--- SOURCE INFORMATION Enclosed Below ---

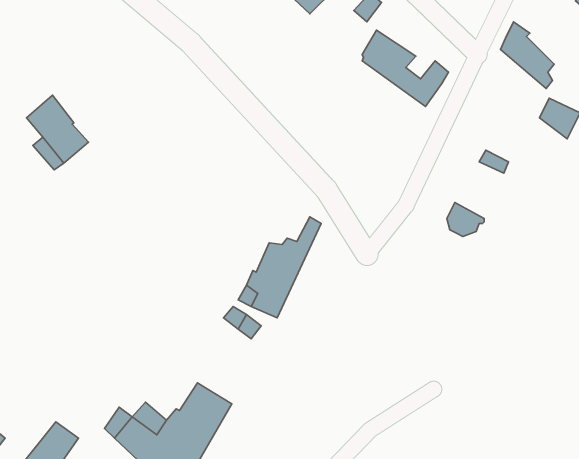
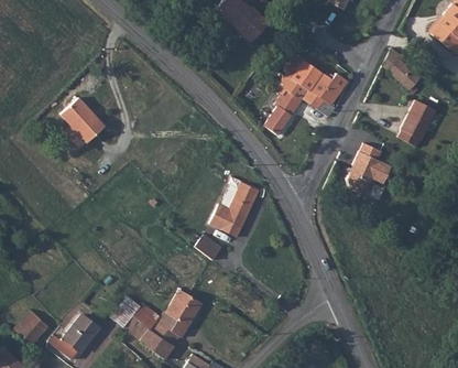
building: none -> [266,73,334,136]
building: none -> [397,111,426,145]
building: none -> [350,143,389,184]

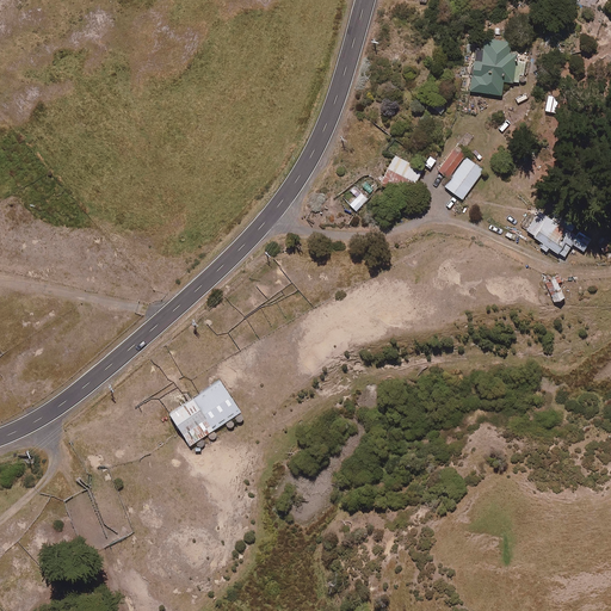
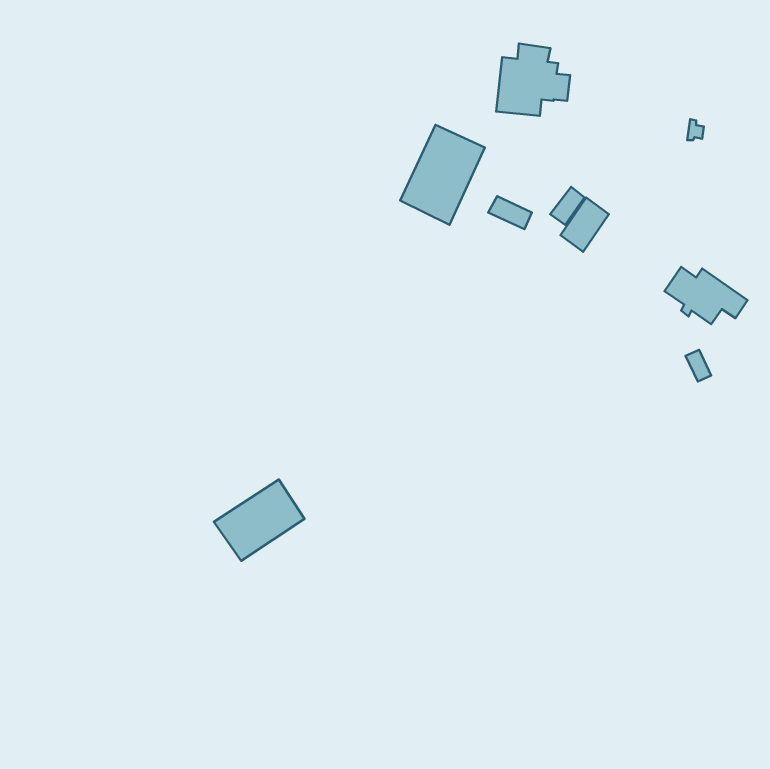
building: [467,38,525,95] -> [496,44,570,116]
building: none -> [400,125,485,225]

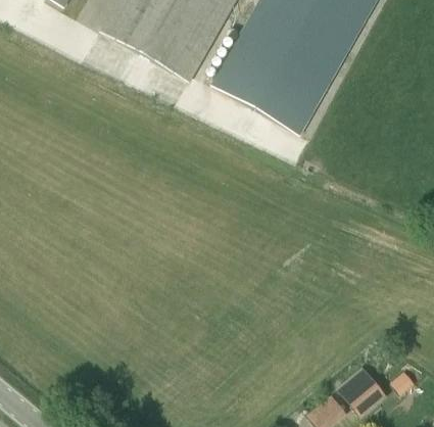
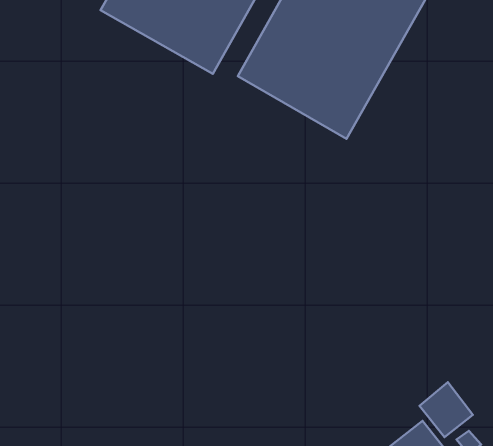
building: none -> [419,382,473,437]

--- End of Enclosed SOURCE INFORMATION ---

Output the entries above exactly, without their pictures.

**RESULT OF THE EXERCISE**
building: none -> [266,73,334,136]
building: none -> [397,111,426,145]
building: none -> [350,143,389,184]

building: [467,38,525,95] -> [496,44,570,116]
building: none -> [400,125,485,225]

building: none -> [419,382,473,437]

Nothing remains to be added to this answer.